=== Begin Enclosure ===

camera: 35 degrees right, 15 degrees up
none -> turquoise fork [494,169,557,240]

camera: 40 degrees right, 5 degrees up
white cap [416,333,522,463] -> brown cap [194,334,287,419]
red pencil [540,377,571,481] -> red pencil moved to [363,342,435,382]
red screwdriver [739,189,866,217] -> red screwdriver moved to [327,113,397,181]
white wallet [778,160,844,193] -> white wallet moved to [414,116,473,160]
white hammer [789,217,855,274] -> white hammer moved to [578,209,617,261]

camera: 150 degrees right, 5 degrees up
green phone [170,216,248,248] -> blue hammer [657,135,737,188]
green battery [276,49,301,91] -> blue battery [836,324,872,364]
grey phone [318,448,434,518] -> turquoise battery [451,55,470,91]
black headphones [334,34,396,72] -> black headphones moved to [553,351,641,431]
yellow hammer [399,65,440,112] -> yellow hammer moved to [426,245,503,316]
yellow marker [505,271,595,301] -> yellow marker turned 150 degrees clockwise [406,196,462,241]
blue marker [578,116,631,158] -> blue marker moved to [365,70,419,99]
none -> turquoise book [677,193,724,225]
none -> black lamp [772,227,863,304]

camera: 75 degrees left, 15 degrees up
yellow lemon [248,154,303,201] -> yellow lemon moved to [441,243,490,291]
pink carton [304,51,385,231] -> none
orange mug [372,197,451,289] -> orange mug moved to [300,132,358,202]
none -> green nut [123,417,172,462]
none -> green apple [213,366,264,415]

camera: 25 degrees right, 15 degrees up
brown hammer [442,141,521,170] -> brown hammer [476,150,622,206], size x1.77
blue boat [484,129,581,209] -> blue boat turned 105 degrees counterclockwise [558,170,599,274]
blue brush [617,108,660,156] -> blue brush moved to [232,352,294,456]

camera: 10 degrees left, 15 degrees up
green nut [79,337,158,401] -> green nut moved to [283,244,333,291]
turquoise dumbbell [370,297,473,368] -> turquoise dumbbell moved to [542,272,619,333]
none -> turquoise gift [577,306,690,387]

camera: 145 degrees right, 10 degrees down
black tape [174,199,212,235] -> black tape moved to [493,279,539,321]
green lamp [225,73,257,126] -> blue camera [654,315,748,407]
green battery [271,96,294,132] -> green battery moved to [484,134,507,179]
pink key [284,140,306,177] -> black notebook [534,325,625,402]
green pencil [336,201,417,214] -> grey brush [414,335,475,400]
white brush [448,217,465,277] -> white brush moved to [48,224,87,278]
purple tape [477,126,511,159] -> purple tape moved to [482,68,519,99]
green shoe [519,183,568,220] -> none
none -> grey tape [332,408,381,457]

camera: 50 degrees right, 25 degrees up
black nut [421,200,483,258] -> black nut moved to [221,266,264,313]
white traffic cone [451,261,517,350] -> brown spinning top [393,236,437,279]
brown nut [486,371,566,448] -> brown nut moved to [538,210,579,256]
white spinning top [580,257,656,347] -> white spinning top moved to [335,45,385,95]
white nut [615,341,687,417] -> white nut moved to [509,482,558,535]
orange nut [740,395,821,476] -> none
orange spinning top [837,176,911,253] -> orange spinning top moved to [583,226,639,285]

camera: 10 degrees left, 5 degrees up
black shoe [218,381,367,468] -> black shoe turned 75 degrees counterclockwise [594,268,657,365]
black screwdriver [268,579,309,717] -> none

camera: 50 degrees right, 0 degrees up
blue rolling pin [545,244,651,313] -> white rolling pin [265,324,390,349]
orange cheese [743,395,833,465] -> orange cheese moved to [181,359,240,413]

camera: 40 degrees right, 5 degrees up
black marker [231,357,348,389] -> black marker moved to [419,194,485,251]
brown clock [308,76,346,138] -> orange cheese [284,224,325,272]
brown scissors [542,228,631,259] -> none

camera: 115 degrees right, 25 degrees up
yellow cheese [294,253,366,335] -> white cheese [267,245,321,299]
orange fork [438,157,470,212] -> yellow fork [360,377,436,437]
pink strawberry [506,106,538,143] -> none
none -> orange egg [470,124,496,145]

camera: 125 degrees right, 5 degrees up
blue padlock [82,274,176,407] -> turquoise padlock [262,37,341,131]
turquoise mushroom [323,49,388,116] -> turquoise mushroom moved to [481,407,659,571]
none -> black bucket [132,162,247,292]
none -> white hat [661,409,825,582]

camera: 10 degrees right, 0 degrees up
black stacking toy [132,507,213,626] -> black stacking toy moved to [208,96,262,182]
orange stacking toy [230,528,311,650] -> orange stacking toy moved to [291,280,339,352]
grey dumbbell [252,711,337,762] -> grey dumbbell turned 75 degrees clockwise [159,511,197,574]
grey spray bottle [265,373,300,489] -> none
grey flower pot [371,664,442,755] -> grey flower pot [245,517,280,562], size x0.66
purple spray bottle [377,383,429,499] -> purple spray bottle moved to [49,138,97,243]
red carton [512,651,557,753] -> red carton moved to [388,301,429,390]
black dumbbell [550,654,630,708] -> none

=== End Enclosure ===

_Exercise brief_:
Your task is to copy all of the entries exactly.

_Solution to this problem_:
camera: 35 degrees right, 15 degrees up
none -> turquoise fork [494,169,557,240]

camera: 40 degrees right, 5 degrees up
white cap [416,333,522,463] -> brown cap [194,334,287,419]
red pencil [540,377,571,481] -> red pencil moved to [363,342,435,382]
red screwdriver [739,189,866,217] -> red screwdriver moved to [327,113,397,181]
white wallet [778,160,844,193] -> white wallet moved to [414,116,473,160]
white hammer [789,217,855,274] -> white hammer moved to [578,209,617,261]

camera: 150 degrees right, 5 degrees up
green phone [170,216,248,248] -> blue hammer [657,135,737,188]
green battery [276,49,301,91] -> blue battery [836,324,872,364]
grey phone [318,448,434,518] -> turquoise battery [451,55,470,91]
black headphones [334,34,396,72] -> black headphones moved to [553,351,641,431]
yellow hammer [399,65,440,112] -> yellow hammer moved to [426,245,503,316]
yellow marker [505,271,595,301] -> yellow marker turned 150 degrees clockwise [406,196,462,241]
blue marker [578,116,631,158] -> blue marker moved to [365,70,419,99]
none -> turquoise book [677,193,724,225]
none -> black lamp [772,227,863,304]

camera: 75 degrees left, 15 degrees up
yellow lemon [248,154,303,201] -> yellow lemon moved to [441,243,490,291]
pink carton [304,51,385,231] -> none
orange mug [372,197,451,289] -> orange mug moved to [300,132,358,202]
none -> green nut [123,417,172,462]
none -> green apple [213,366,264,415]

camera: 25 degrees right, 15 degrees up
brown hammer [442,141,521,170] -> brown hammer [476,150,622,206], size x1.77
blue boat [484,129,581,209] -> blue boat turned 105 degrees counterclockwise [558,170,599,274]
blue brush [617,108,660,156] -> blue brush moved to [232,352,294,456]

camera: 10 degrees left, 15 degrees up
green nut [79,337,158,401] -> green nut moved to [283,244,333,291]
turquoise dumbbell [370,297,473,368] -> turquoise dumbbell moved to [542,272,619,333]
none -> turquoise gift [577,306,690,387]

camera: 145 degrees right, 10 degrees down
black tape [174,199,212,235] -> black tape moved to [493,279,539,321]
green lamp [225,73,257,126] -> blue camera [654,315,748,407]
green battery [271,96,294,132] -> green battery moved to [484,134,507,179]
pink key [284,140,306,177] -> black notebook [534,325,625,402]
green pencil [336,201,417,214] -> grey brush [414,335,475,400]
white brush [448,217,465,277] -> white brush moved to [48,224,87,278]
purple tape [477,126,511,159] -> purple tape moved to [482,68,519,99]
green shoe [519,183,568,220] -> none
none -> grey tape [332,408,381,457]

camera: 50 degrees right, 25 degrees up
black nut [421,200,483,258] -> black nut moved to [221,266,264,313]
white traffic cone [451,261,517,350] -> brown spinning top [393,236,437,279]
brown nut [486,371,566,448] -> brown nut moved to [538,210,579,256]
white spinning top [580,257,656,347] -> white spinning top moved to [335,45,385,95]
white nut [615,341,687,417] -> white nut moved to [509,482,558,535]
orange nut [740,395,821,476] -> none
orange spinning top [837,176,911,253] -> orange spinning top moved to [583,226,639,285]

camera: 10 degrees left, 5 degrees up
black shoe [218,381,367,468] -> black shoe turned 75 degrees counterclockwise [594,268,657,365]
black screwdriver [268,579,309,717] -> none

camera: 50 degrees right, 0 degrees up
blue rolling pin [545,244,651,313] -> white rolling pin [265,324,390,349]
orange cheese [743,395,833,465] -> orange cheese moved to [181,359,240,413]

camera: 40 degrees right, 5 degrees up
black marker [231,357,348,389] -> black marker moved to [419,194,485,251]
brown clock [308,76,346,138] -> orange cheese [284,224,325,272]
brown scissors [542,228,631,259] -> none

camera: 115 degrees right, 25 degrees up
yellow cheese [294,253,366,335] -> white cheese [267,245,321,299]
orange fork [438,157,470,212] -> yellow fork [360,377,436,437]
pink strawberry [506,106,538,143] -> none
none -> orange egg [470,124,496,145]

camera: 125 degrees right, 5 degrees up
blue padlock [82,274,176,407] -> turquoise padlock [262,37,341,131]
turquoise mushroom [323,49,388,116] -> turquoise mushroom moved to [481,407,659,571]
none -> black bucket [132,162,247,292]
none -> white hat [661,409,825,582]

camera: 10 degrees right, 0 degrees up
black stacking toy [132,507,213,626] -> black stacking toy moved to [208,96,262,182]
orange stacking toy [230,528,311,650] -> orange stacking toy moved to [291,280,339,352]
grey dumbbell [252,711,337,762] -> grey dumbbell turned 75 degrees clockwise [159,511,197,574]
grey spray bottle [265,373,300,489] -> none
grey flower pot [371,664,442,755] -> grey flower pot [245,517,280,562], size x0.66
purple spray bottle [377,383,429,499] -> purple spray bottle moved to [49,138,97,243]
red carton [512,651,557,753] -> red carton moved to [388,301,429,390]
black dumbbell [550,654,630,708] -> none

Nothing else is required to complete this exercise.